Begin Recorded information

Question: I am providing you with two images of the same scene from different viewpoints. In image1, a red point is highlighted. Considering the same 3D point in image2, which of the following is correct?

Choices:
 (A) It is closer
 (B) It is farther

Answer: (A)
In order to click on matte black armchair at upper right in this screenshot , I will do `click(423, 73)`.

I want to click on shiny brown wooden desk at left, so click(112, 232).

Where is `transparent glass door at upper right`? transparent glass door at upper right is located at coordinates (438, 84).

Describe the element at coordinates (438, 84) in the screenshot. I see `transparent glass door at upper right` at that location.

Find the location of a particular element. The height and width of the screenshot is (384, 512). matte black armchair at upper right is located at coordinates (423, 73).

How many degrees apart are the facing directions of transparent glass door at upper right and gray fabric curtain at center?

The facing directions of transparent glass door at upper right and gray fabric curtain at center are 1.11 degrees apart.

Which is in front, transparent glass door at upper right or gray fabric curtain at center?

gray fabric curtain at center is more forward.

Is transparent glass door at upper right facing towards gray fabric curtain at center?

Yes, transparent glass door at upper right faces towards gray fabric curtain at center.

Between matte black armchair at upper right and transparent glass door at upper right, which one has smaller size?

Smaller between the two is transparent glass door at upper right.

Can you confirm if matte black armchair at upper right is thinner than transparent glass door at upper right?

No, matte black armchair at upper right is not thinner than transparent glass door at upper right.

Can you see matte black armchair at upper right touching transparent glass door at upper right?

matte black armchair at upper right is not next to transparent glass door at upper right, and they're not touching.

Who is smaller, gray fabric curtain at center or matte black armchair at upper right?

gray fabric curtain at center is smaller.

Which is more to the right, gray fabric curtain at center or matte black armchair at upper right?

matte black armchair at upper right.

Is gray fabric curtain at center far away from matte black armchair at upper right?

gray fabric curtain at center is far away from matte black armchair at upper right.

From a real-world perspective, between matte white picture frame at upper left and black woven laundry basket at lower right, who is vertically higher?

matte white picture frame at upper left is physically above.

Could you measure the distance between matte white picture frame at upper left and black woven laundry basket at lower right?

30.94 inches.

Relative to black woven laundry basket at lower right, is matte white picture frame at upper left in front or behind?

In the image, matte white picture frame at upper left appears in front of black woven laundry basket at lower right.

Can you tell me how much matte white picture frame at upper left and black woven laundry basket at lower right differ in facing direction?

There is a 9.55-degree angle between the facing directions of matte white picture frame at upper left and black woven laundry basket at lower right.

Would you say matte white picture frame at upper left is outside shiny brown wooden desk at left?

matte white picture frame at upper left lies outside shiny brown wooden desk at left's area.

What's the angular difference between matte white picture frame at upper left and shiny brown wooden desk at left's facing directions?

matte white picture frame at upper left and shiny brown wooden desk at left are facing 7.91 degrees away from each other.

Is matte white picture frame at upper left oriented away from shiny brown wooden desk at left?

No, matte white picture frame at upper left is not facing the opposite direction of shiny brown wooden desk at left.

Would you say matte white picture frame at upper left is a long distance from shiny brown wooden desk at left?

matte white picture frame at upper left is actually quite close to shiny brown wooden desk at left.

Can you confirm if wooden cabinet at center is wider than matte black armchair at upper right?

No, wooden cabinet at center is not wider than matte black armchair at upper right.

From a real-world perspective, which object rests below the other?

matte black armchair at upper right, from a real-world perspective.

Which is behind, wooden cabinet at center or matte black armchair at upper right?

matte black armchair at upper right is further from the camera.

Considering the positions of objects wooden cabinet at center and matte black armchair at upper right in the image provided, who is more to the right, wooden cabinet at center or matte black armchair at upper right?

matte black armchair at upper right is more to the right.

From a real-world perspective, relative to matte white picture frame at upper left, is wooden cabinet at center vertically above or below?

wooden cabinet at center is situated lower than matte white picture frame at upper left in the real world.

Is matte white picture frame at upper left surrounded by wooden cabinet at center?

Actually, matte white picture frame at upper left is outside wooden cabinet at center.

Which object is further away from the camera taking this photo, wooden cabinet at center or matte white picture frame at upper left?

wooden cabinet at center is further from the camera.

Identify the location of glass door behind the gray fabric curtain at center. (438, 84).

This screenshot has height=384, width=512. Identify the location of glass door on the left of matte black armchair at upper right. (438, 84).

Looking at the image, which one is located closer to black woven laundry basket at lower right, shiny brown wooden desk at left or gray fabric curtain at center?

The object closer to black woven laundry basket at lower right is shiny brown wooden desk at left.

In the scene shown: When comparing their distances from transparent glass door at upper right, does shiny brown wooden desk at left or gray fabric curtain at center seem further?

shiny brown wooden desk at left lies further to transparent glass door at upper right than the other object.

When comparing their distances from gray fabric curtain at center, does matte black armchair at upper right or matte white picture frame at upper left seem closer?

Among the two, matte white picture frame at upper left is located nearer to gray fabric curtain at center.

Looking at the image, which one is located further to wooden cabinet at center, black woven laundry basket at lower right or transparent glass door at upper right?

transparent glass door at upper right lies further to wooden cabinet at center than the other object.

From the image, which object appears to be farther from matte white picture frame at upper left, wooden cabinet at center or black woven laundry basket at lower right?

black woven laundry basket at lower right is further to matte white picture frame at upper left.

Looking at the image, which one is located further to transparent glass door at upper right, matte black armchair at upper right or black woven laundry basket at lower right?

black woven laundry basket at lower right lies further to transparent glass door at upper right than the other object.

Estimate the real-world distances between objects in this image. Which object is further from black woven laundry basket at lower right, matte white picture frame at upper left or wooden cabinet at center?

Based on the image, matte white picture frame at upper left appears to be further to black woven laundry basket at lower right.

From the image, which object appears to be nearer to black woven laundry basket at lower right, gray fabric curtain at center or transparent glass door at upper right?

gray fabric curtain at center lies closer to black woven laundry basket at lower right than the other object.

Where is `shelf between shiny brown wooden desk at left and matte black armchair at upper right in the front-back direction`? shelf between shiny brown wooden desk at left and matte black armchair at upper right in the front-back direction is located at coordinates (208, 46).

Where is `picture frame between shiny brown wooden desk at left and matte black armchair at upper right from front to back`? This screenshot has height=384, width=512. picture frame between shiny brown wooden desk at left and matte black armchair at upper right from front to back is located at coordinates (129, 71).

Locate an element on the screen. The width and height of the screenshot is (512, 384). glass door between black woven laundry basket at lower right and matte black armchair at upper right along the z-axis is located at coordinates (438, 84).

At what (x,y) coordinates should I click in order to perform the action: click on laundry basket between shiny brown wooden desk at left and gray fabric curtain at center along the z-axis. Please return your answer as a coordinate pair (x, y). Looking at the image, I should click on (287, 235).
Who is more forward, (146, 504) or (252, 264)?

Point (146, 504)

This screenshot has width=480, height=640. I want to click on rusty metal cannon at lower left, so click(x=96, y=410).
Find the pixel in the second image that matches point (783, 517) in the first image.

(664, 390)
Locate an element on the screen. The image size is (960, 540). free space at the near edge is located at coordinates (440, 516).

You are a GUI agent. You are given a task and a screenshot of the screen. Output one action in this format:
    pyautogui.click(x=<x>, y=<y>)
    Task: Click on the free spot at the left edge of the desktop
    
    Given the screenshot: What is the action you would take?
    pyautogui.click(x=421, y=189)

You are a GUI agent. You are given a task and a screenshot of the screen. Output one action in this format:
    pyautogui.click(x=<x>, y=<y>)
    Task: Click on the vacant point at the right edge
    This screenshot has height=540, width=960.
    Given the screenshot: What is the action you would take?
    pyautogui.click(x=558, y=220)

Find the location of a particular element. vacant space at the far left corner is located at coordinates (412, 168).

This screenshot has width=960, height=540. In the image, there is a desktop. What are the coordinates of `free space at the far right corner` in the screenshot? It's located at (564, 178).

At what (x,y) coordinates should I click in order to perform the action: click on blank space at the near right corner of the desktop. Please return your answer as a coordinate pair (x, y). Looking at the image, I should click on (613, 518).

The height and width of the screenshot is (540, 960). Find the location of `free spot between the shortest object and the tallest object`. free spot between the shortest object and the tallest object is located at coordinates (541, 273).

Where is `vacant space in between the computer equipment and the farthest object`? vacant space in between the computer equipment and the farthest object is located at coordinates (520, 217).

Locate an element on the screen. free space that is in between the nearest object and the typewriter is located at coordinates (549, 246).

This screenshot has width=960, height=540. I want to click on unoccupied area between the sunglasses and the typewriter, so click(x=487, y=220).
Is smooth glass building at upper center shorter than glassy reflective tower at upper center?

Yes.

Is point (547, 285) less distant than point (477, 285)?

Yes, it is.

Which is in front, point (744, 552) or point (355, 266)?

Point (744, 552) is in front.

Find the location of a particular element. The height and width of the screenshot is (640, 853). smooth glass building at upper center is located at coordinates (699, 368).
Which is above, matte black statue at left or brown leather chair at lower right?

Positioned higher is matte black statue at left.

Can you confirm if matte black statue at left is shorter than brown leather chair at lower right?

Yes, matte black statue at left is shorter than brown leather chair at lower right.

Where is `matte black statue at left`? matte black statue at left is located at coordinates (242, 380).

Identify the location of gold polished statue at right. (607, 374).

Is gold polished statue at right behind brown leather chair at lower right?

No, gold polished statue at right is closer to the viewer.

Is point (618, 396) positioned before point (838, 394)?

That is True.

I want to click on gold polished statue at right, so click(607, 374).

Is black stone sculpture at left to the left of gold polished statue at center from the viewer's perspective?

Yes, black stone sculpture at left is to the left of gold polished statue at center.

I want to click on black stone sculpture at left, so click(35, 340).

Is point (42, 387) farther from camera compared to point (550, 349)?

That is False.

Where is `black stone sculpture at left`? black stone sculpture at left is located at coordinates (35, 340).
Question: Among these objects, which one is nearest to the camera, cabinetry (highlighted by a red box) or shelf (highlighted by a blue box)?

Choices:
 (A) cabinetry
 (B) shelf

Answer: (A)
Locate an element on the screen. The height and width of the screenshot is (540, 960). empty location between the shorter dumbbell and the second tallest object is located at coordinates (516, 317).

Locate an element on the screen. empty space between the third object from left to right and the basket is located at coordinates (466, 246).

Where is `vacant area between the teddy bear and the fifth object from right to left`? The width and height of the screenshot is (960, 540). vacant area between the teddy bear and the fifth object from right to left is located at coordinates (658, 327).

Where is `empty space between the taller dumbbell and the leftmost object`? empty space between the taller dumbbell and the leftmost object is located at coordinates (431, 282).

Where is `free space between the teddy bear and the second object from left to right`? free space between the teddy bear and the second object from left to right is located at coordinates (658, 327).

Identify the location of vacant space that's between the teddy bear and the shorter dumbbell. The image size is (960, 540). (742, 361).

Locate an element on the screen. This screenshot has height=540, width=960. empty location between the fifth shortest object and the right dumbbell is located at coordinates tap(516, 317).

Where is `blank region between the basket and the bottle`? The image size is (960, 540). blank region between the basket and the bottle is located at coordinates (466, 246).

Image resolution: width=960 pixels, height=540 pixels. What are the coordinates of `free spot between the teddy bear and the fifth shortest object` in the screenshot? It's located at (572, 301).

End Recorded information

## [Exercise details]
Quote verbatim the lines of the material above, from the line that contains "Locate an element on the screen. free" through the line that contains "Yes, it is.", including both of those lines.

## [Written response]
Locate an element on the screen. free space that is in between the nearest object and the typewriter is located at coordinates (549, 246).

This screenshot has width=960, height=540. I want to click on unoccupied area between the sunglasses and the typewriter, so click(x=487, y=220).
Is smooth glass building at upper center shorter than glassy reflective tower at upper center?

Yes.

Is point (547, 285) less distant than point (477, 285)?

Yes, it is.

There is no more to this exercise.